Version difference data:
*** Begin section ***
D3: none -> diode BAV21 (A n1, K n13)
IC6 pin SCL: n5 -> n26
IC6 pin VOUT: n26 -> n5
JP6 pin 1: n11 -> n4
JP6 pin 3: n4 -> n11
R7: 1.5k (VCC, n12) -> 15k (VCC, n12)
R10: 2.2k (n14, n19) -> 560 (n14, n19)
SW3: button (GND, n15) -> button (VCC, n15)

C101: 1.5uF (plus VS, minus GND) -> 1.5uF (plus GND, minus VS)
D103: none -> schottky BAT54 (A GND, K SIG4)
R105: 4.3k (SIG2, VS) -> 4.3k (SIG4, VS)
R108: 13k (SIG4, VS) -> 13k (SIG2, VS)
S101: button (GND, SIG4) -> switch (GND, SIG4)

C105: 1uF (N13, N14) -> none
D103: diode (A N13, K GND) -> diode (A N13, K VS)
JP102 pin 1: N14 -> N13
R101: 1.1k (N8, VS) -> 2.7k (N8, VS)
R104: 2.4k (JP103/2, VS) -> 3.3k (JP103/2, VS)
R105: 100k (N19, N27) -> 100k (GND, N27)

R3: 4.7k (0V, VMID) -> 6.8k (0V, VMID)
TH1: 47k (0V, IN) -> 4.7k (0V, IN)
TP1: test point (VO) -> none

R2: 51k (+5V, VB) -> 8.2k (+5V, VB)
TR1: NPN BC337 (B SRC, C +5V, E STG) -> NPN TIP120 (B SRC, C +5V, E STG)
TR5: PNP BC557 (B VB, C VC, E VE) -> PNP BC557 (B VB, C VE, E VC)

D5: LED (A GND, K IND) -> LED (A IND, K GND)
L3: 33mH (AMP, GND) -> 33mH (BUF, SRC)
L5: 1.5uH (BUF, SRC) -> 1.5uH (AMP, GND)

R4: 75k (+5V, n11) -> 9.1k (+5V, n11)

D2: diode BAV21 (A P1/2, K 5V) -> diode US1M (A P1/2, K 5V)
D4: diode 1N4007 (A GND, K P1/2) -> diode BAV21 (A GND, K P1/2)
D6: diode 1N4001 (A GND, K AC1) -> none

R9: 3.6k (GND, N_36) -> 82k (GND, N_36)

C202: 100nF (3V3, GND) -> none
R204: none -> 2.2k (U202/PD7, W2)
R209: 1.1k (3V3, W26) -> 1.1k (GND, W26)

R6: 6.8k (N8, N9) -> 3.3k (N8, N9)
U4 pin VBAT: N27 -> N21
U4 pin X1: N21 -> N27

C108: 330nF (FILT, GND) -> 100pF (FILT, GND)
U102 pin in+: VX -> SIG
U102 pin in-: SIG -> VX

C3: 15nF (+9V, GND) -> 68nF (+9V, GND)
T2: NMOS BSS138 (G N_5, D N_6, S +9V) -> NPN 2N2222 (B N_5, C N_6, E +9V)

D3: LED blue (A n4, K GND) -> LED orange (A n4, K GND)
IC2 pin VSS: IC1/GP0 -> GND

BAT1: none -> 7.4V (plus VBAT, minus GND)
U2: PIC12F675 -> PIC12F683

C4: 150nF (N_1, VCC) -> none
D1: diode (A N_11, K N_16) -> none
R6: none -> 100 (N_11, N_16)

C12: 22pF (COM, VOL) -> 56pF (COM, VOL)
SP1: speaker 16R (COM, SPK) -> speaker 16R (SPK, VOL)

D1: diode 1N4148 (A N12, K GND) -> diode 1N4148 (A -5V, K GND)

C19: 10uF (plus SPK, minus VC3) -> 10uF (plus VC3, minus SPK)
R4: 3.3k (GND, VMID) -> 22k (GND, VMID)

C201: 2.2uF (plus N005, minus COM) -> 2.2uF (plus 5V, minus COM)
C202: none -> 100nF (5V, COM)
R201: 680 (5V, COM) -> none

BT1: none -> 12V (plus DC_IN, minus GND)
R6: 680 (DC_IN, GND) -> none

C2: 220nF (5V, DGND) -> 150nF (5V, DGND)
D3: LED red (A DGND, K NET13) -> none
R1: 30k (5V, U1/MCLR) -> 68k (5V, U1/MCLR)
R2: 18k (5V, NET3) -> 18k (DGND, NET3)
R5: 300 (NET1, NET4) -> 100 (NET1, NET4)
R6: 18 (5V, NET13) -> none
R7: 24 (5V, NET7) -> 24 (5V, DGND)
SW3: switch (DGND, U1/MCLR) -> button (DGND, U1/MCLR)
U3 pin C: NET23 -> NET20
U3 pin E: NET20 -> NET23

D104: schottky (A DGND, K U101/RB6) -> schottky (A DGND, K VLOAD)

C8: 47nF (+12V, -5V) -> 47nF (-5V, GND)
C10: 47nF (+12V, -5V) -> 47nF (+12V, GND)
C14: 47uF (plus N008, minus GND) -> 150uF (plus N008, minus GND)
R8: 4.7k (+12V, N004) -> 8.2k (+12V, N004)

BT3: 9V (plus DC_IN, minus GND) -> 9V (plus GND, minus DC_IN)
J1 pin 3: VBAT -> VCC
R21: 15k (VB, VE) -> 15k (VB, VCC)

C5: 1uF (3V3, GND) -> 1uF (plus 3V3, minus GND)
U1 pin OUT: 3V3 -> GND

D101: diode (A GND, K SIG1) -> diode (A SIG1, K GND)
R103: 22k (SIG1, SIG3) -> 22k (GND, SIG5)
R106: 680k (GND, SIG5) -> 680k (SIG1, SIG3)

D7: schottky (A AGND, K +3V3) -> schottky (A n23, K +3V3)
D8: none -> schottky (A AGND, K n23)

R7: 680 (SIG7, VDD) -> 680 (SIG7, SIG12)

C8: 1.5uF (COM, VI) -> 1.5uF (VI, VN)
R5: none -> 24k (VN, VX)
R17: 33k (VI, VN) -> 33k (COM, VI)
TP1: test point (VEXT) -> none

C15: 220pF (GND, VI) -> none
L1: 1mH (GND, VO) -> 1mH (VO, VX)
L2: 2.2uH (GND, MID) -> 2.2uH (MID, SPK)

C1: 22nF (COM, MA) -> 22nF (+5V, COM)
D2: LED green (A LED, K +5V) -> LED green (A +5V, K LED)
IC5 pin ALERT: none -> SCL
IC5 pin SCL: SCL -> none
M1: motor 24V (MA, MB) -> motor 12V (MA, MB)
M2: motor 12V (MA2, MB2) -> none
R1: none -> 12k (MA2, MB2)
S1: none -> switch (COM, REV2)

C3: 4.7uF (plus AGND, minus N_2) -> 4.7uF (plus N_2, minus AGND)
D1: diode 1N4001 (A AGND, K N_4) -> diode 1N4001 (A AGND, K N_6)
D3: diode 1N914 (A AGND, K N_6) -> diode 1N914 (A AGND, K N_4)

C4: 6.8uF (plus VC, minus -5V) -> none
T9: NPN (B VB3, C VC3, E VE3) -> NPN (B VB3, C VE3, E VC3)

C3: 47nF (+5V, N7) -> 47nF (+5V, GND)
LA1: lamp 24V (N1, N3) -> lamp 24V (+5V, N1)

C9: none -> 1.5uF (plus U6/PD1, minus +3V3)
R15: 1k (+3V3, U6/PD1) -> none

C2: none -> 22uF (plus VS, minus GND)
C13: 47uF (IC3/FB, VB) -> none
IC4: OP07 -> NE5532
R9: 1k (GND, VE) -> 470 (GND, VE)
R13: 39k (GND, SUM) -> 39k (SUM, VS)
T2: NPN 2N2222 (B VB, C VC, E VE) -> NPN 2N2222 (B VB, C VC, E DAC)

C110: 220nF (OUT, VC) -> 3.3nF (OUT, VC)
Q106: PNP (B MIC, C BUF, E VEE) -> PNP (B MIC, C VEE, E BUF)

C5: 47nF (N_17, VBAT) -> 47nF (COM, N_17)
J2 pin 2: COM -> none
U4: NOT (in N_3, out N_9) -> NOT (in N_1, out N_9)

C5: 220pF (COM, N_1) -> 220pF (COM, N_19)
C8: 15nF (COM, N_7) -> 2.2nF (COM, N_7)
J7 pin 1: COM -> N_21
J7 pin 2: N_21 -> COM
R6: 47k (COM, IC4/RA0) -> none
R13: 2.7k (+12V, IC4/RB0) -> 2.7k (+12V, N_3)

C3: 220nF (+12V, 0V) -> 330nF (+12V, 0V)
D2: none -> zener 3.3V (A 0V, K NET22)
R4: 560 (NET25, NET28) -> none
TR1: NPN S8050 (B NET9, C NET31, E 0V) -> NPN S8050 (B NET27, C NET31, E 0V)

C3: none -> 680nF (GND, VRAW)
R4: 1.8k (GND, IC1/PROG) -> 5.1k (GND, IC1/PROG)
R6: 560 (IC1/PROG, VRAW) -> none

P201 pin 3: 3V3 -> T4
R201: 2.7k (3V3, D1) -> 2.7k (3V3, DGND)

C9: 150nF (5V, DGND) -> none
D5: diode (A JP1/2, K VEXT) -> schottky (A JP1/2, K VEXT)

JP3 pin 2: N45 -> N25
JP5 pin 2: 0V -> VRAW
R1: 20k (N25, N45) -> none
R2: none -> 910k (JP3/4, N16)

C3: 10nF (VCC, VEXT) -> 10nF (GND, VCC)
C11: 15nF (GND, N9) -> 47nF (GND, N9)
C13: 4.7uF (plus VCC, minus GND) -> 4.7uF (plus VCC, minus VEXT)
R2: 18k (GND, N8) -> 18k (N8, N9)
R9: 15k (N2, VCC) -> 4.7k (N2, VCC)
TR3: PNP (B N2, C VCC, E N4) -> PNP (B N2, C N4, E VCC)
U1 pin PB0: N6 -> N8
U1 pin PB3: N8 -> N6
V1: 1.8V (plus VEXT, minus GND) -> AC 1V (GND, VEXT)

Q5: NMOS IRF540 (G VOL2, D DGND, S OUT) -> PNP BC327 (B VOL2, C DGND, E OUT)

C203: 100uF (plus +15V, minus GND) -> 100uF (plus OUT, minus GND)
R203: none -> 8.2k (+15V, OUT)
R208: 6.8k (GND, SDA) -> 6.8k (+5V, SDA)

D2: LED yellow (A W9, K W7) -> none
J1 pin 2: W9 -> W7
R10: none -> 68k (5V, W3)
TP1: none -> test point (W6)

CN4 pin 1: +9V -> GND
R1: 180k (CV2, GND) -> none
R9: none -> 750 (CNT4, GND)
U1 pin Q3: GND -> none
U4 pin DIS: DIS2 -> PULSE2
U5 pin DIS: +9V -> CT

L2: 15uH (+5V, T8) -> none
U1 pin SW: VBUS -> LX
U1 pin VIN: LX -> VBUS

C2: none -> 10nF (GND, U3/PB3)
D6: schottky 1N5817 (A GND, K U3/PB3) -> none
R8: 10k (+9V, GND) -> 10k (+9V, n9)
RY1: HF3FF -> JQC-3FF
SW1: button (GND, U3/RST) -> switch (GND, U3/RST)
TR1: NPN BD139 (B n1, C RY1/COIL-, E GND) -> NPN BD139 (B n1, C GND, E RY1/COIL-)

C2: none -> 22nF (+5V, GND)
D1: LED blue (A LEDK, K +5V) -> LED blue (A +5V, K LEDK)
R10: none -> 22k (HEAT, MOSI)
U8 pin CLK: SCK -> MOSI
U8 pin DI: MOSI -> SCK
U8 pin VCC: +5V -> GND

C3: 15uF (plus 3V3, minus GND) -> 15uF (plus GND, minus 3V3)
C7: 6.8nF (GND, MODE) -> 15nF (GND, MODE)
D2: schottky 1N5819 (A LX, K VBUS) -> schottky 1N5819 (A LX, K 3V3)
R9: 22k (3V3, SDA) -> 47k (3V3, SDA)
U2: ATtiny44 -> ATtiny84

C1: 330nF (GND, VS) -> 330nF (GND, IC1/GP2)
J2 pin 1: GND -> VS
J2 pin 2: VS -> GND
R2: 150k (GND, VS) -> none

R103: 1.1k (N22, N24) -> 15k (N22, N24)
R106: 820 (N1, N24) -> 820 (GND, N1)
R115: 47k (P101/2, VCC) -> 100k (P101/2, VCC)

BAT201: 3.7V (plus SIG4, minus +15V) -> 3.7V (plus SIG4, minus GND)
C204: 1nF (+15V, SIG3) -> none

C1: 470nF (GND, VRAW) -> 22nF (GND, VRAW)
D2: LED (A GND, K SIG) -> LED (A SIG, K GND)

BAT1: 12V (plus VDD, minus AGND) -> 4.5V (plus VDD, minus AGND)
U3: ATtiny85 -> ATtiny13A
*** End section ***
Work request: Using only the data above, copy out the lines that include the word "MCLR".

Task response:
R1: 30k (5V, U1/MCLR) -> 68k (5V, U1/MCLR)
SW3: switch (DGND, U1/MCLR) -> button (DGND, U1/MCLR)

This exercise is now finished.